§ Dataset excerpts
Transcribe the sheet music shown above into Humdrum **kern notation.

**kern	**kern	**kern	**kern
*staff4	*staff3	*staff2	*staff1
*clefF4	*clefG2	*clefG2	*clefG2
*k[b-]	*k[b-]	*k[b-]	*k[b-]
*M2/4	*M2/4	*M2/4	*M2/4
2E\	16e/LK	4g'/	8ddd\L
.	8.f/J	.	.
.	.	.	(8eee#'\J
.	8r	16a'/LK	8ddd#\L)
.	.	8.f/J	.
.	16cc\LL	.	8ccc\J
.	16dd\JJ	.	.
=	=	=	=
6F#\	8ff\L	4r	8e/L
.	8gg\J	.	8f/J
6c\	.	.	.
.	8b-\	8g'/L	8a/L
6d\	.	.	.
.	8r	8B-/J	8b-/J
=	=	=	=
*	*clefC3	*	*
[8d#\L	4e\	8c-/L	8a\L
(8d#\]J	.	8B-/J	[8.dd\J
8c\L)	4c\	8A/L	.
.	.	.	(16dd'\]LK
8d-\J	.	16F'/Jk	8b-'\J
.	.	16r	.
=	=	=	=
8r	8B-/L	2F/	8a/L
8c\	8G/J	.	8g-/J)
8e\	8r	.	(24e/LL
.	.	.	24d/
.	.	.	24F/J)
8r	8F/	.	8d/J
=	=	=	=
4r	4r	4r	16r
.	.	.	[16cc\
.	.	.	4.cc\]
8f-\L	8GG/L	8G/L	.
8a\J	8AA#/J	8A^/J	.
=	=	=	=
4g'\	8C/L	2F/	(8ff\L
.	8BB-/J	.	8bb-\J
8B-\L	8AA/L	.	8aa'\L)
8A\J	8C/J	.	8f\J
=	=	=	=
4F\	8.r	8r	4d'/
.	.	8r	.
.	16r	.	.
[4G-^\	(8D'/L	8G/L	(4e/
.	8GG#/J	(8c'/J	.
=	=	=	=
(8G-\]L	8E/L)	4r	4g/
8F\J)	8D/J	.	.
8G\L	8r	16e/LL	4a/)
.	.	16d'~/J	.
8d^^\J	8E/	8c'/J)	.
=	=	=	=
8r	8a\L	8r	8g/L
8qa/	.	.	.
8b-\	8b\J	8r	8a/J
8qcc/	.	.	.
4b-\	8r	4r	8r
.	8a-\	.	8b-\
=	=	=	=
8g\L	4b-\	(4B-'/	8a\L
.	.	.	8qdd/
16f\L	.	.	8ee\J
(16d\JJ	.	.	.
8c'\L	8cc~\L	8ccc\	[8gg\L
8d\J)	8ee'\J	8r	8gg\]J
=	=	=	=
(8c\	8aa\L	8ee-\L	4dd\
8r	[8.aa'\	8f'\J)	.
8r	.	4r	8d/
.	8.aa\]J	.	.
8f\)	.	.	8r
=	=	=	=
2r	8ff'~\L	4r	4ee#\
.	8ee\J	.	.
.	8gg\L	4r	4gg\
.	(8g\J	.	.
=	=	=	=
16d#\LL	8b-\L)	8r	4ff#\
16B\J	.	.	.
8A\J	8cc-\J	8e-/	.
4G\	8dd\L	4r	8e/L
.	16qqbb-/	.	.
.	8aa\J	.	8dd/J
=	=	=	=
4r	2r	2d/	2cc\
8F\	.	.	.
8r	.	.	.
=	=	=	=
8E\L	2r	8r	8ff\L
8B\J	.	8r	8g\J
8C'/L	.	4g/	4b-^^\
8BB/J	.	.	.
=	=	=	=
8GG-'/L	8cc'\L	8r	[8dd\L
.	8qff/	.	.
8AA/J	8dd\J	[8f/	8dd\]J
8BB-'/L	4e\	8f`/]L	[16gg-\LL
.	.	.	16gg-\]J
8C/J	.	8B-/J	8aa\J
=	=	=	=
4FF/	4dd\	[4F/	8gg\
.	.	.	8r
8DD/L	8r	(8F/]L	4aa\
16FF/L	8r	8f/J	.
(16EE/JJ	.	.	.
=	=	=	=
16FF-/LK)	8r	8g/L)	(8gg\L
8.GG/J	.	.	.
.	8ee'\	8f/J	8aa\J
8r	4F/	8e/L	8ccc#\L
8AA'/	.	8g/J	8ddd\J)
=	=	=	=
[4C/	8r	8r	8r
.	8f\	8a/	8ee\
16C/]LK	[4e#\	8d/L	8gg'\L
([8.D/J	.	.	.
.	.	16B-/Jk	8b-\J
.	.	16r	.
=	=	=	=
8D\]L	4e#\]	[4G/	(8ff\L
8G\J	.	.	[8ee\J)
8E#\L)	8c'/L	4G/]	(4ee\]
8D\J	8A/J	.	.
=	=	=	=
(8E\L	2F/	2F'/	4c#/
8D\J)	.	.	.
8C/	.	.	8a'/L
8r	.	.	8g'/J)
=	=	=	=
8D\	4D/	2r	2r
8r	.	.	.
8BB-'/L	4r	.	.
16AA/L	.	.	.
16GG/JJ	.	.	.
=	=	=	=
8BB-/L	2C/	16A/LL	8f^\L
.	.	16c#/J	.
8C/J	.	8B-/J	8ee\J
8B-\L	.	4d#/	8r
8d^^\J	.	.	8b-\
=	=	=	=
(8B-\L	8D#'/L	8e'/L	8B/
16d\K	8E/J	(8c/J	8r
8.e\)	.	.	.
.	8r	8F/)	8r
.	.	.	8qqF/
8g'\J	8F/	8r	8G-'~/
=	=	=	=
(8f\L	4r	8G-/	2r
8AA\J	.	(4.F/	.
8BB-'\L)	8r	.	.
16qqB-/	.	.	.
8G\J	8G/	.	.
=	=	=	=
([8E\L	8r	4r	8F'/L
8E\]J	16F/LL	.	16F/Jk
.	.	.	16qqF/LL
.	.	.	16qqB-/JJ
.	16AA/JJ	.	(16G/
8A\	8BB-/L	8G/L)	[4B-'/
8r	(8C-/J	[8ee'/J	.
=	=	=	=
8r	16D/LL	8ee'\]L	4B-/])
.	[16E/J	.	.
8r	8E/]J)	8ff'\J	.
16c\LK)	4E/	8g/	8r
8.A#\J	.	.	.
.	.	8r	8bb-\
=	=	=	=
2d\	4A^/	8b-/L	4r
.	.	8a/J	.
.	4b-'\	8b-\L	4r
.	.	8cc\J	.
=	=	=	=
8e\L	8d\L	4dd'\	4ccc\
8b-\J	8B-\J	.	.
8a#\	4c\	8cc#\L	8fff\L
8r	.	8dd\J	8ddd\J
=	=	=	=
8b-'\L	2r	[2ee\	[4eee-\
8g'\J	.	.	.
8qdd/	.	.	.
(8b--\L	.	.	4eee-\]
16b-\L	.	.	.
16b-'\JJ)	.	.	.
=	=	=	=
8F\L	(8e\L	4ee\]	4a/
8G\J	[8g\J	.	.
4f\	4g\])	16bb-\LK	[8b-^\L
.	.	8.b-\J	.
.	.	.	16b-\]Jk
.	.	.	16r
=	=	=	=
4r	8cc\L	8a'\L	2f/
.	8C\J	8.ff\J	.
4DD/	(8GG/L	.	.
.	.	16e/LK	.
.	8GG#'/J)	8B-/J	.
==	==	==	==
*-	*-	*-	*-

§ REQUIRED WORK
Can you gather every line in the records that contains the string "kern" and copy each of those lines out in full?

§ REPLY
Transcribe the sheet music shown above into Humdrum **kern notation.
**kern	**kern	**kern	**kern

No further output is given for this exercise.